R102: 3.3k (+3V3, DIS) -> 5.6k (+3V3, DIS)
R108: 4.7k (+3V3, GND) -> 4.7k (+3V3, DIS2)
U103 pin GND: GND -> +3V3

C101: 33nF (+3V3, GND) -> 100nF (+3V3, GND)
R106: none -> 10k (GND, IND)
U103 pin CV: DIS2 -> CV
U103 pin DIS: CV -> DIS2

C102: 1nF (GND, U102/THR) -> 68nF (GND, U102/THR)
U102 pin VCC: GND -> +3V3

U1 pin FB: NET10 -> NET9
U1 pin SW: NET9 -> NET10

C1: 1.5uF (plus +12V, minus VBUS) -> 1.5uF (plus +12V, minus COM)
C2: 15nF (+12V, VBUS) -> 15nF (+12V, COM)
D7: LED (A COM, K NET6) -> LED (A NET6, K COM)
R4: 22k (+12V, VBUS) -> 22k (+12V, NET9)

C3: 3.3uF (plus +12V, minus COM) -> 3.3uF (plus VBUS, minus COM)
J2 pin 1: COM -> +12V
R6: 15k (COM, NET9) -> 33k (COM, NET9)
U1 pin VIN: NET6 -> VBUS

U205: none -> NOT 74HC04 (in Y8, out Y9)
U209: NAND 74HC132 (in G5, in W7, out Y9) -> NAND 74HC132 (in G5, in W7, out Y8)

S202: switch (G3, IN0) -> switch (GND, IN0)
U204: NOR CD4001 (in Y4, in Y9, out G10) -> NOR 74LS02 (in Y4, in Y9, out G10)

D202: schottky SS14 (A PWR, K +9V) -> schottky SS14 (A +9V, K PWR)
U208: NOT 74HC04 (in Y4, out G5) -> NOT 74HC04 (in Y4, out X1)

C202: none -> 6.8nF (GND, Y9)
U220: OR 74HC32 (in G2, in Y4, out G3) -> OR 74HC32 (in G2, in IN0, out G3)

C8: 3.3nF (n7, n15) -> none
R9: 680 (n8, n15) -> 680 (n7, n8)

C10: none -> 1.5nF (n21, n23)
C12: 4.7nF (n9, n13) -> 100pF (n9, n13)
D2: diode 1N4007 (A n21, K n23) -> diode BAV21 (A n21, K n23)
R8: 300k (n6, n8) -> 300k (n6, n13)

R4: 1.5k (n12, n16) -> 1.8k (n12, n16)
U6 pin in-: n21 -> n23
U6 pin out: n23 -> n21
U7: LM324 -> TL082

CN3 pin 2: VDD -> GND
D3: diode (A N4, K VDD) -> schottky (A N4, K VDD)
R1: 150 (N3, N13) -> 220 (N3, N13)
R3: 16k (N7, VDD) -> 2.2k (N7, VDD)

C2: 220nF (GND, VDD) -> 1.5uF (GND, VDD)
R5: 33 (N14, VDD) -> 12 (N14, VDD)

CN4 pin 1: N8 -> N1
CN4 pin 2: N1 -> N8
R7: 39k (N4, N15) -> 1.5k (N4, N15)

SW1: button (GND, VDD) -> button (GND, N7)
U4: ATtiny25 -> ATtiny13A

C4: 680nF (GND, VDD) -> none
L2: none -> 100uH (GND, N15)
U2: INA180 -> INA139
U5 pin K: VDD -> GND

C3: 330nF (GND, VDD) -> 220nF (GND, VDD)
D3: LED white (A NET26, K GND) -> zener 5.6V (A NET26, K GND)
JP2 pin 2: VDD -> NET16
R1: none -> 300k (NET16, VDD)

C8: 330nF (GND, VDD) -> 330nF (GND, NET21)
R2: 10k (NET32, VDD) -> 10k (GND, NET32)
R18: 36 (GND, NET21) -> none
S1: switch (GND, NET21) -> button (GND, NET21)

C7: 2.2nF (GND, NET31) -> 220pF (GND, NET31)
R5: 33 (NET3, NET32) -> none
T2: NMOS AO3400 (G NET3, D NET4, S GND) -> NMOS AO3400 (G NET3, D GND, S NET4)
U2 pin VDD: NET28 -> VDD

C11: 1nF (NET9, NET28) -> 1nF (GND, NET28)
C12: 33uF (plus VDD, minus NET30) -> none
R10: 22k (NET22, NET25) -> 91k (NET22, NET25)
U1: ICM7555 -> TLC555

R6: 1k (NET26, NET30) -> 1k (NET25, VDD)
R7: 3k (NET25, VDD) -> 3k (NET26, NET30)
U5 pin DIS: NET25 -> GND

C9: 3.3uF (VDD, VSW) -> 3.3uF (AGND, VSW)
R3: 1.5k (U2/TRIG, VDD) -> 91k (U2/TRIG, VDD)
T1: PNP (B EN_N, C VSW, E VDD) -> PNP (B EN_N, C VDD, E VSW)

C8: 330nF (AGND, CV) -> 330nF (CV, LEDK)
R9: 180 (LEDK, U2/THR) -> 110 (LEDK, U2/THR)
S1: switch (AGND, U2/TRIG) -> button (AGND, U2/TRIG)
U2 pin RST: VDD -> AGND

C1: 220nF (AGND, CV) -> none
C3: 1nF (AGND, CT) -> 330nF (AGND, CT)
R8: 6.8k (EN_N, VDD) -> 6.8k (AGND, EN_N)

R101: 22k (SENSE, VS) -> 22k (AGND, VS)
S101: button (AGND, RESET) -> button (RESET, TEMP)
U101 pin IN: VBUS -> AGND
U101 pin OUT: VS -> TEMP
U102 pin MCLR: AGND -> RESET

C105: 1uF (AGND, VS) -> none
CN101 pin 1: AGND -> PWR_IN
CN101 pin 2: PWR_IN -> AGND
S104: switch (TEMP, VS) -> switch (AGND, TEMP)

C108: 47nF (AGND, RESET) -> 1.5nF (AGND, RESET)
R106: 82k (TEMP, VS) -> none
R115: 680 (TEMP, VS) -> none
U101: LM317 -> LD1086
* * * * *
● Exercise description: Start with the line above that contains "C8: 3.3nF (n7, n15) -> none" and stop after the line that contains "S101: button (AGND, RESET)". Output those lines exactly, and only those.

● Response box:
C8: 3.3nF (n7, n15) -> none
R9: 680 (n8, n15) -> 680 (n7, n8)

C10: none -> 1.5nF (n21, n23)
C12: 4.7nF (n9, n13) -> 100pF (n9, n13)
D2: diode 1N4007 (A n21, K n23) -> diode BAV21 (A n21, K n23)
R8: 300k (n6, n8) -> 300k (n6, n13)

R4: 1.5k (n12, n16) -> 1.8k (n12, n16)
U6 pin in-: n21 -> n23
U6 pin out: n23 -> n21
U7: LM324 -> TL082

CN3 pin 2: VDD -> GND
D3: diode (A N4, K VDD) -> schottky (A N4, K VDD)
R1: 150 (N3, N13) -> 220 (N3, N13)
R3: 16k (N7, VDD) -> 2.2k (N7, VDD)

C2: 220nF (GND, VDD) -> 1.5uF (GND, VDD)
R5: 33 (N14, VDD) -> 12 (N14, VDD)

CN4 pin 1: N8 -> N1
CN4 pin 2: N1 -> N8
R7: 39k (N4, N15) -> 1.5k (N4, N15)

SW1: button (GND, VDD) -> button (GND, N7)
U4: ATtiny25 -> ATtiny13A

C4: 680nF (GND, VDD) -> none
L2: none -> 100uH (GND, N15)
U2: INA180 -> INA139
U5 pin K: VDD -> GND

C3: 330nF (GND, VDD) -> 220nF (GND, VDD)
D3: LED white (A NET26, K GND) -> zener 5.6V (A NET26, K GND)
JP2 pin 2: VDD -> NET16
R1: none -> 300k (NET16, VDD)

C8: 330nF (GND, VDD) -> 330nF (GND, NET21)
R2: 10k (NET32, VDD) -> 10k (GND, NET32)
R18: 36 (GND, NET21) -> none
S1: switch (GND, NET21) -> button (GND, NET21)

C7: 2.2nF (GND, NET31) -> 220pF (GND, NET31)
R5: 33 (NET3, NET32) -> none
T2: NMOS AO3400 (G NET3, D NET4, S GND) -> NMOS AO3400 (G NET3, D GND, S NET4)
U2 pin VDD: NET28 -> VDD

C11: 1nF (NET9, NET28) -> 1nF (GND, NET28)
C12: 33uF (plus VDD, minus NET30) -> none
R10: 22k (NET22, NET25) -> 91k (NET22, NET25)
U1: ICM7555 -> TLC555

R6: 1k (NET26, NET30) -> 1k (NET25, VDD)
R7: 3k (NET25, VDD) -> 3k (NET26, NET30)
U5 pin DIS: NET25 -> GND

C9: 3.3uF (VDD, VSW) -> 3.3uF (AGND, VSW)
R3: 1.5k (U2/TRIG, VDD) -> 91k (U2/TRIG, VDD)
T1: PNP (B EN_N, C VSW, E VDD) -> PNP (B EN_N, C VDD, E VSW)

C8: 330nF (AGND, CV) -> 330nF (CV, LEDK)
R9: 180 (LEDK, U2/THR) -> 110 (LEDK, U2/THR)
S1: switch (AGND, U2/TRIG) -> button (AGND, U2/TRIG)
U2 pin RST: VDD -> AGND

C1: 220nF (AGND, CV) -> none
C3: 1nF (AGND, CT) -> 330nF (AGND, CT)
R8: 6.8k (EN_N, VDD) -> 6.8k (AGND, EN_N)

R101: 22k (SENSE, VS) -> 22k (AGND, VS)
S101: button (AGND, RESET) -> button (RESET, TEMP)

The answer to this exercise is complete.